#### Recorded data
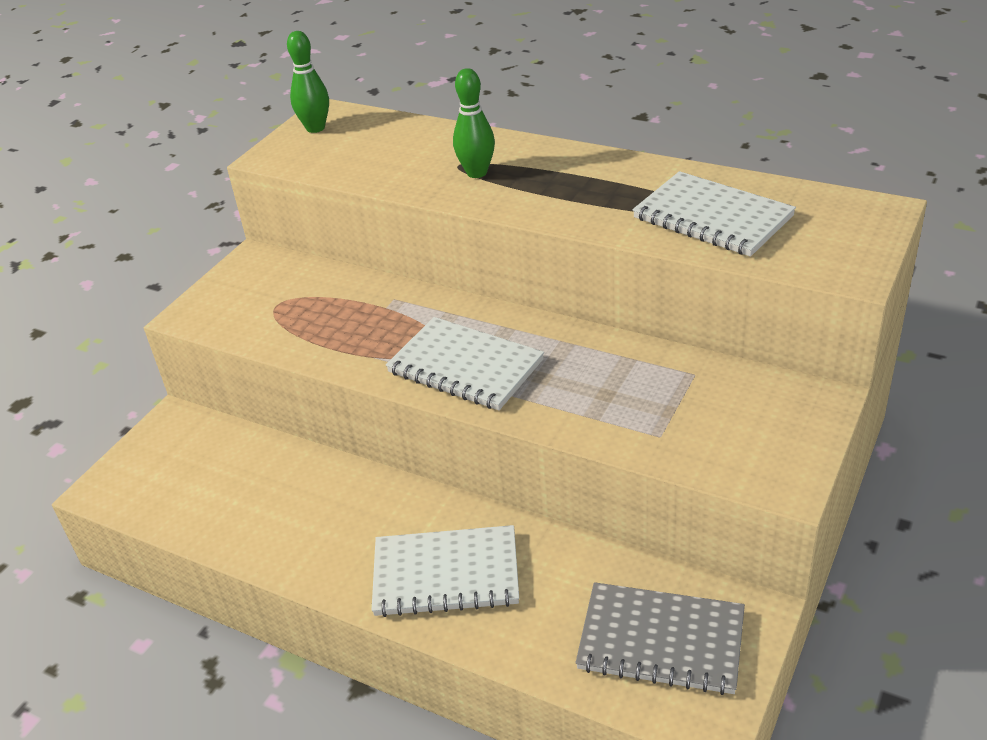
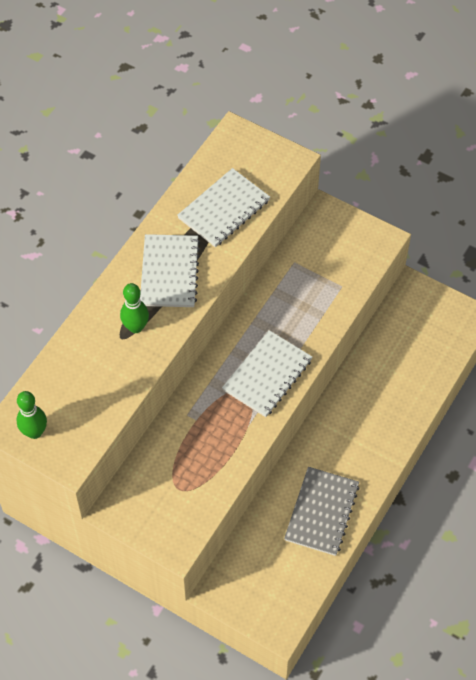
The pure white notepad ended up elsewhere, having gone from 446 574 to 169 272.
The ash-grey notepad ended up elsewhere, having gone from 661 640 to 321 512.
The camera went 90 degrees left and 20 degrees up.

#### Work item
The output must consist solely of the lines from the one containing "The ash-grey notepad" through the end of the listing, unaltered.

#### Answer for the task
The ash-grey notepad ended up elsewhere, having gone from 661 640 to 321 512.
The camera went 90 degrees left and 20 degrees up.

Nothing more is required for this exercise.